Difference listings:
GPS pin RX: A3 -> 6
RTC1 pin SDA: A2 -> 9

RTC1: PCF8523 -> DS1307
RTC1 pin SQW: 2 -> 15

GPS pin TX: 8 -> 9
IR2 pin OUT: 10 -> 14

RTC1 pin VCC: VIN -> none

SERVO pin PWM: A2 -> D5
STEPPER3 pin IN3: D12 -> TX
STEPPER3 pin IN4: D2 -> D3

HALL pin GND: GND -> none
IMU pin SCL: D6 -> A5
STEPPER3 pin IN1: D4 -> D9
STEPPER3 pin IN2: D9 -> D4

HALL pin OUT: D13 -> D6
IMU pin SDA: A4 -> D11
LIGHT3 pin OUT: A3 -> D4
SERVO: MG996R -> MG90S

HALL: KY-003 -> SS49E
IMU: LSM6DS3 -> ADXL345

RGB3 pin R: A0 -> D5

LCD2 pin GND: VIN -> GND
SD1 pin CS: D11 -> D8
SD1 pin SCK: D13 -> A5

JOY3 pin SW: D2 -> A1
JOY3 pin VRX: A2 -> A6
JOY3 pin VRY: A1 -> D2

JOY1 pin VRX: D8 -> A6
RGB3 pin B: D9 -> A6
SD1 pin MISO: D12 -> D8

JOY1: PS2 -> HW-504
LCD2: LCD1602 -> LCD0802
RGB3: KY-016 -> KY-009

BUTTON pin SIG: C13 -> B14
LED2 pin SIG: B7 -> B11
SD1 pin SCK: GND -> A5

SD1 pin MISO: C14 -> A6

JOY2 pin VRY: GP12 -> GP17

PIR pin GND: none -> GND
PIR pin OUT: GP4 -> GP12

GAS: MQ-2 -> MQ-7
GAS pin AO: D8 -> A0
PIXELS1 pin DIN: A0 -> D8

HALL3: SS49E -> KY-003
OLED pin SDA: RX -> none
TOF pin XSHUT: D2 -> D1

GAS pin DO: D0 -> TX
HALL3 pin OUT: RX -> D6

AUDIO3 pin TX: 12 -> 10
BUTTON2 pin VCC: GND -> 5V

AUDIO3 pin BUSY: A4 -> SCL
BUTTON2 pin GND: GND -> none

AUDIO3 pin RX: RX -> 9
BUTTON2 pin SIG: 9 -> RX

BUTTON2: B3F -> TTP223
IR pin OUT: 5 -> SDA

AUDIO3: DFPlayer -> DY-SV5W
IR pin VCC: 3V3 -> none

Exercise objective:
Which lines run from the one containing "PIR pin GND: none -> GND" to the end of the data? Output them exactly, with nothing added.

Solution to the exercise:
PIR pin GND: none -> GND
PIR pin OUT: GP4 -> GP12

GAS: MQ-2 -> MQ-7
GAS pin AO: D8 -> A0
PIXELS1 pin DIN: A0 -> D8

HALL3: SS49E -> KY-003
OLED pin SDA: RX -> none
TOF pin XSHUT: D2 -> D1

GAS pin DO: D0 -> TX
HALL3 pin OUT: RX -> D6

AUDIO3 pin TX: 12 -> 10
BUTTON2 pin VCC: GND -> 5V

AUDIO3 pin BUSY: A4 -> SCL
BUTTON2 pin GND: GND -> none

AUDIO3 pin RX: RX -> 9
BUTTON2 pin SIG: 9 -> RX

BUTTON2: B3F -> TTP223
IR pin OUT: 5 -> SDA

AUDIO3: DFPlayer -> DY-SV5W
IR pin VCC: 3V3 -> none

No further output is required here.